### [Exercise]
For the records below, tally every line that has the word "plus" and reply with the number alone.

### [Material for this exercise]
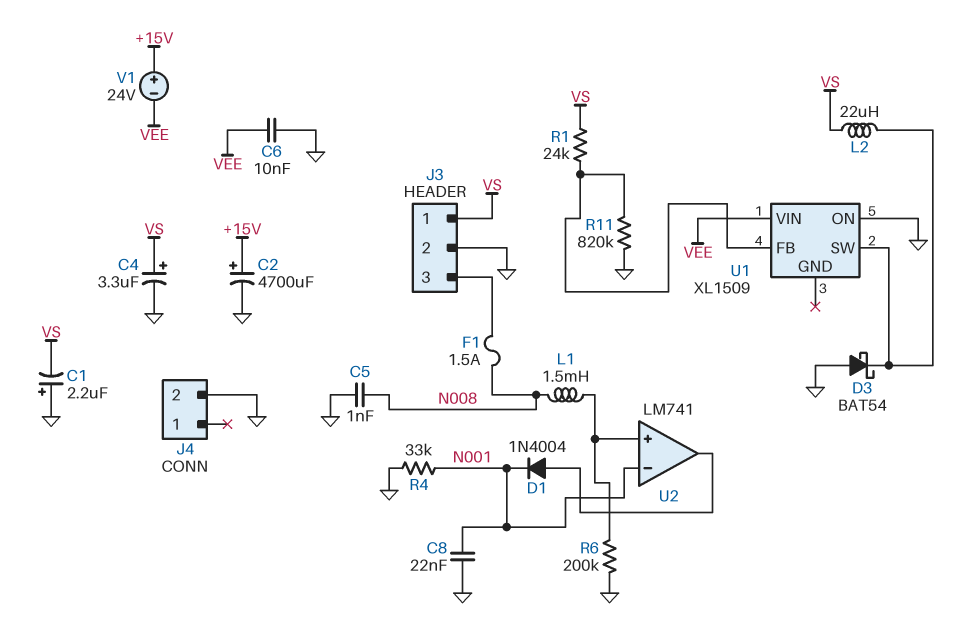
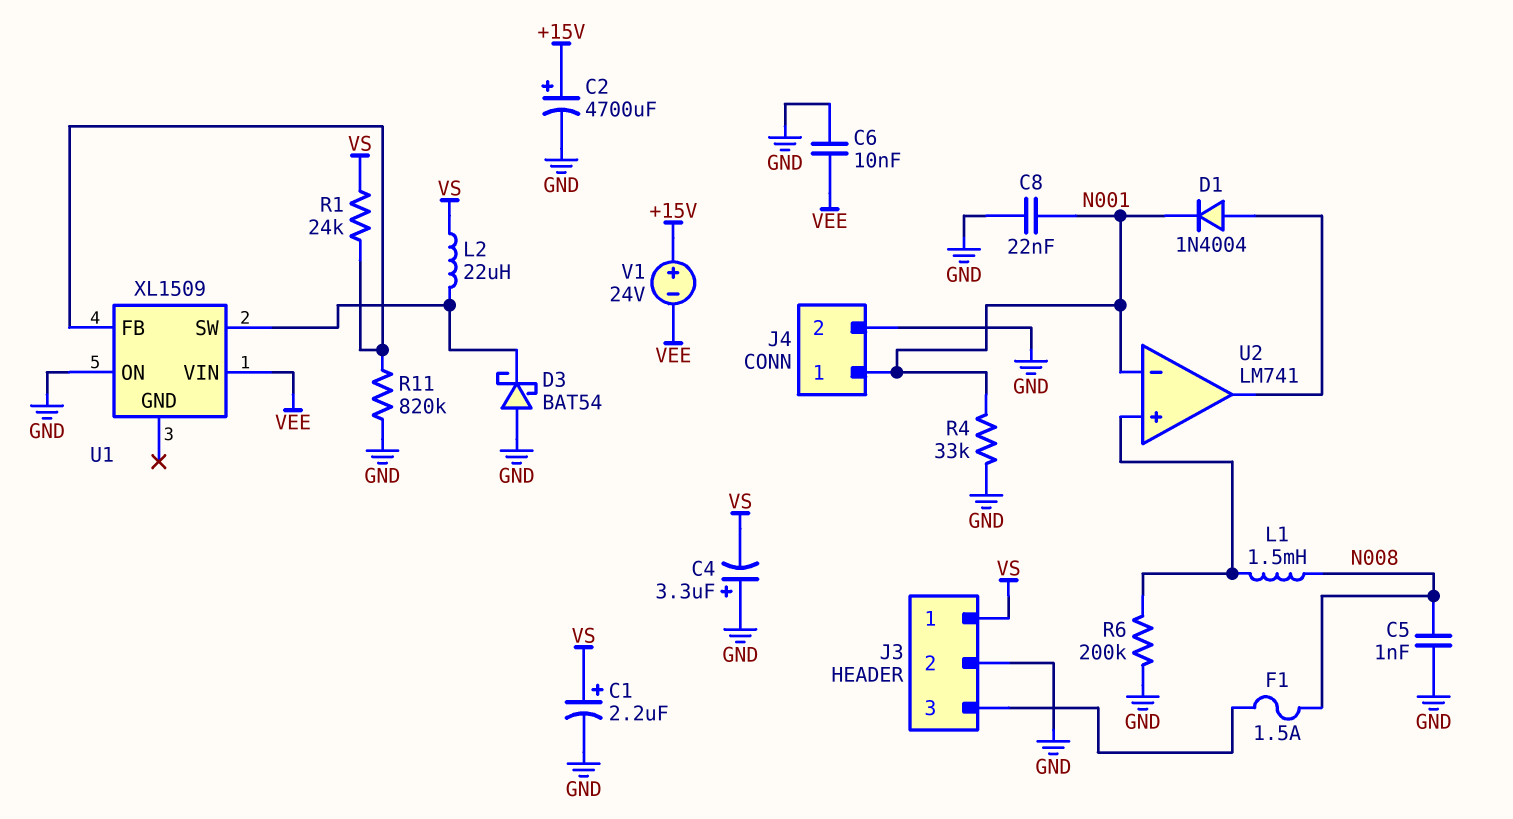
C1: 2.2uF (plus GND, minus VS) -> 2.2uF (plus VS, minus GND)
C4: 3.3uF (plus VS, minus GND) -> 3.3uF (plus GND, minus VS)
J4 pin 1: none -> N001

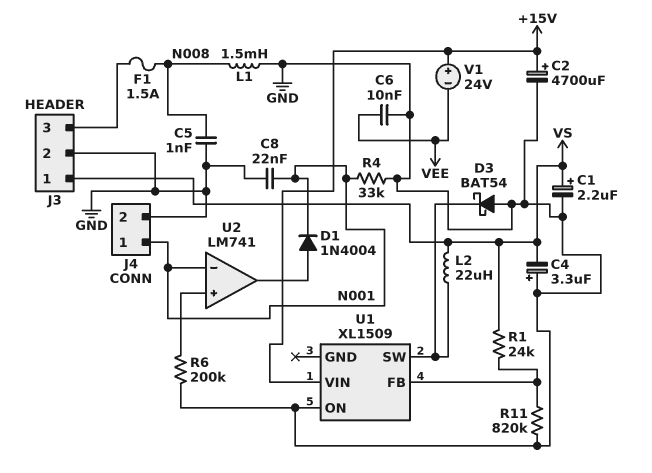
L1: 1.5mH (N008, U2/in+) -> 1.5mH (GND, N008)
U1 pin VIN: VEE -> +15V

### [Answer section]
2